==== MATERIAL PROVIDED

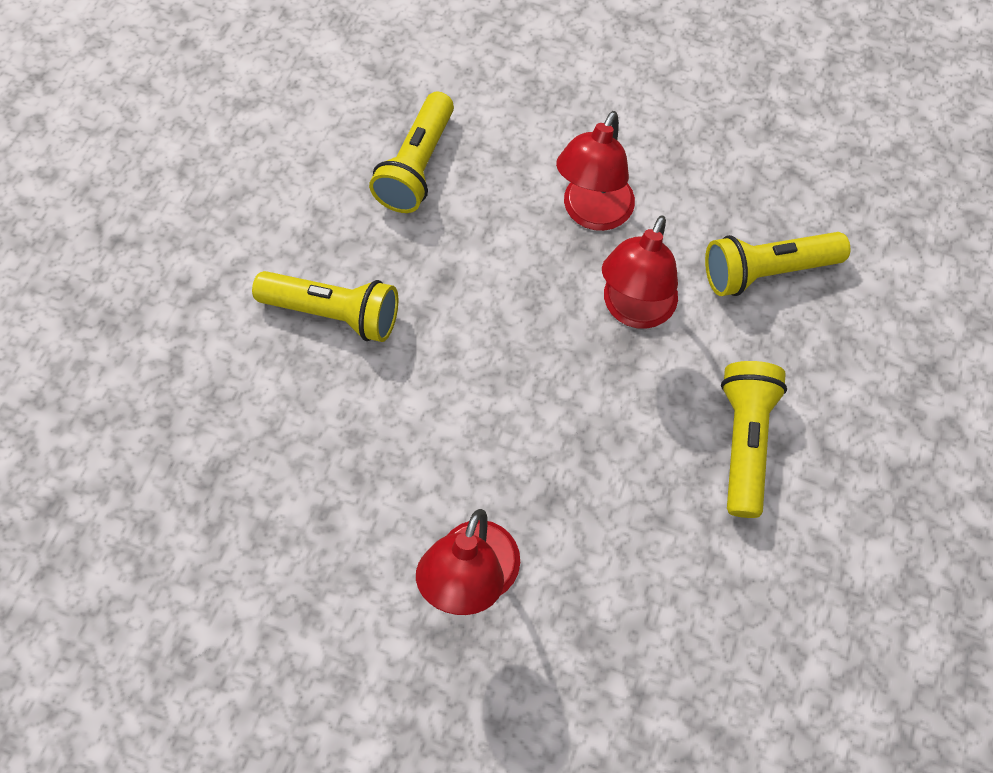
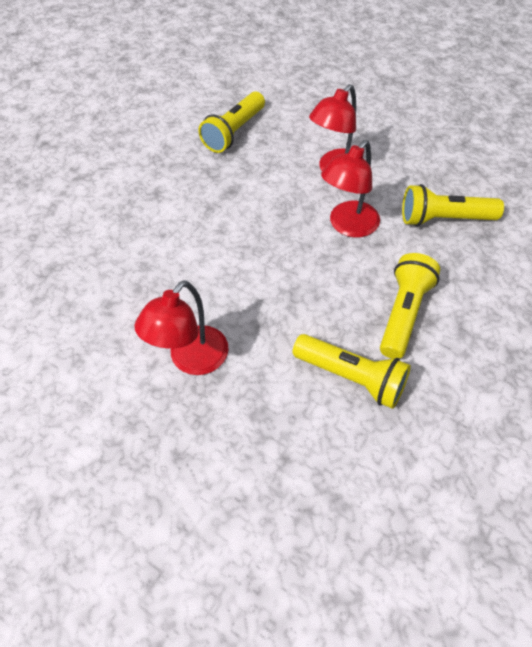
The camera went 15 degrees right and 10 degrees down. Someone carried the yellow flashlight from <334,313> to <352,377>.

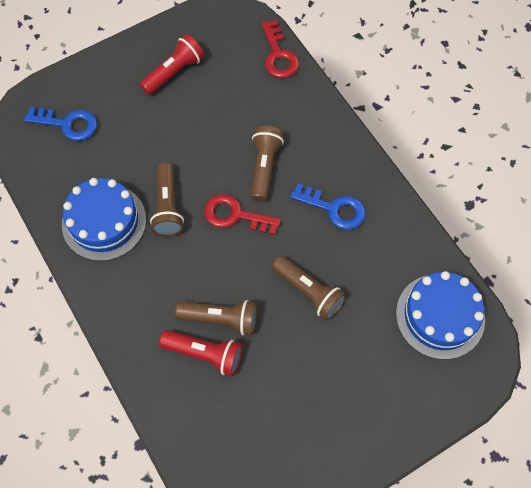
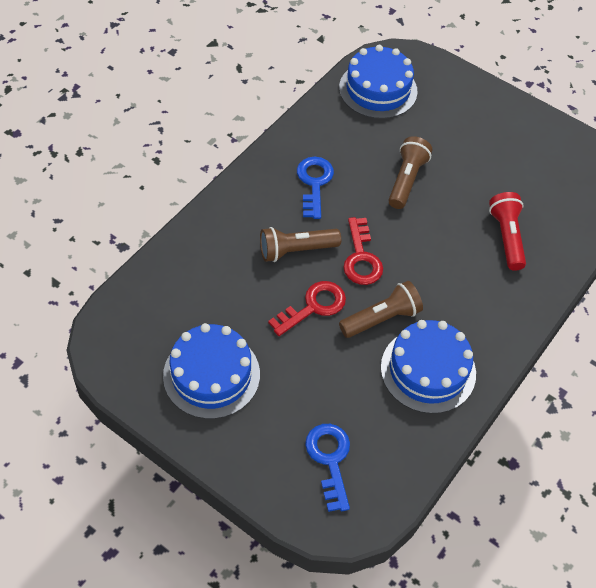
The camera went 115 degrees left and 10 degrees down. Someone took away the russet flashlight at <221,319>. Someone carried the red latchkey from <278,55> to <313,306>. Someone swapped the red flashlight at <174,72> for the cobalt layer cake at <211,375>.

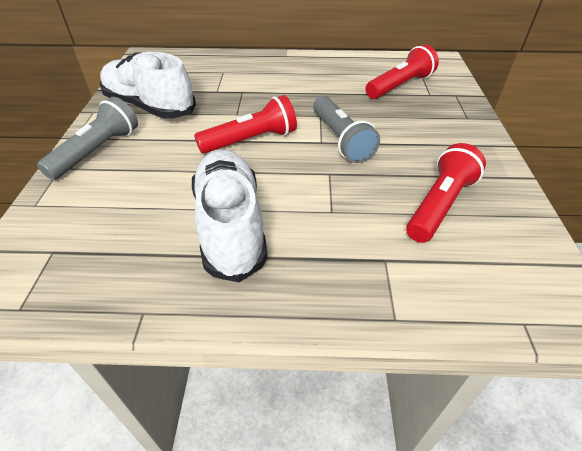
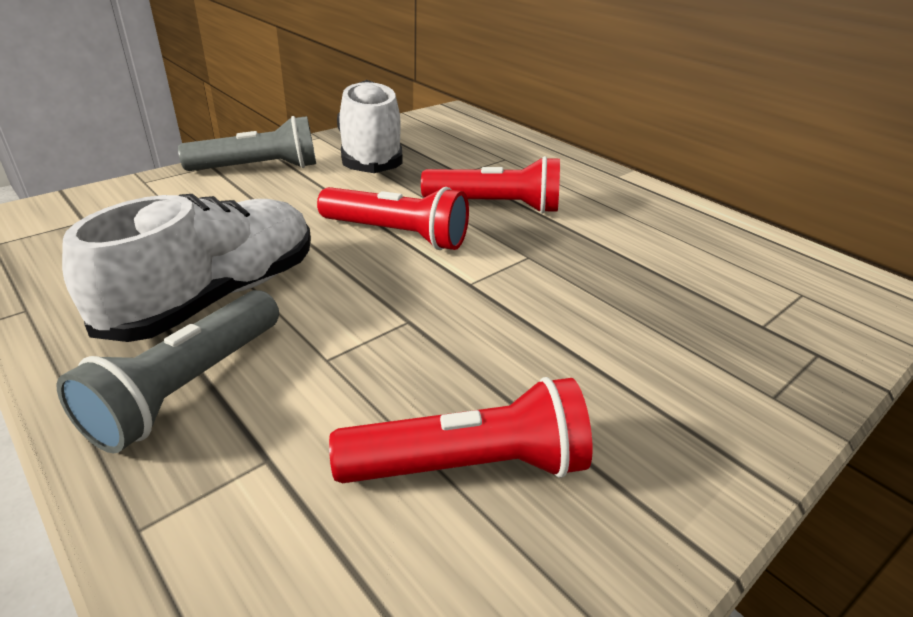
The camera went 45 degrees right and 10 degrees down. Someone carried the grey flashlight from <341,139> to <187,387>. Someone carried the red flashlight from <400,86> to <495,205>.

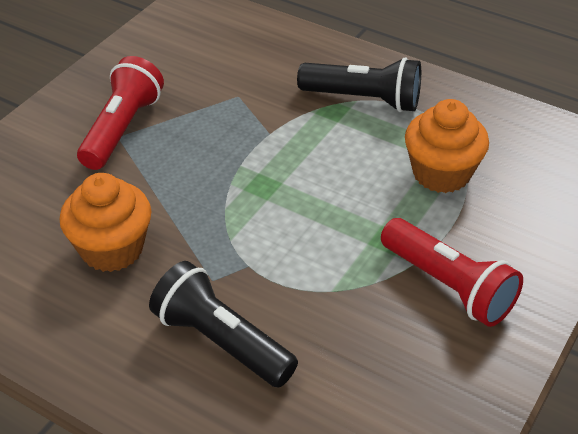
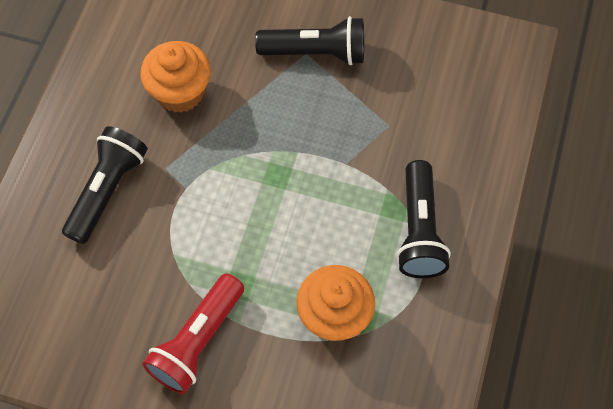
The camera went 75 degrees right and 20 degrees up. Someone repainted the red flashlight at <122,129>, which became the jet-black flashlight at <316,53>.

========

§ **WHAT YOU ARE ASKED TO DO**
Count the lines in the listing where the string "down" appears, and give only the count.

§ **WRITTEN ANSWER**
3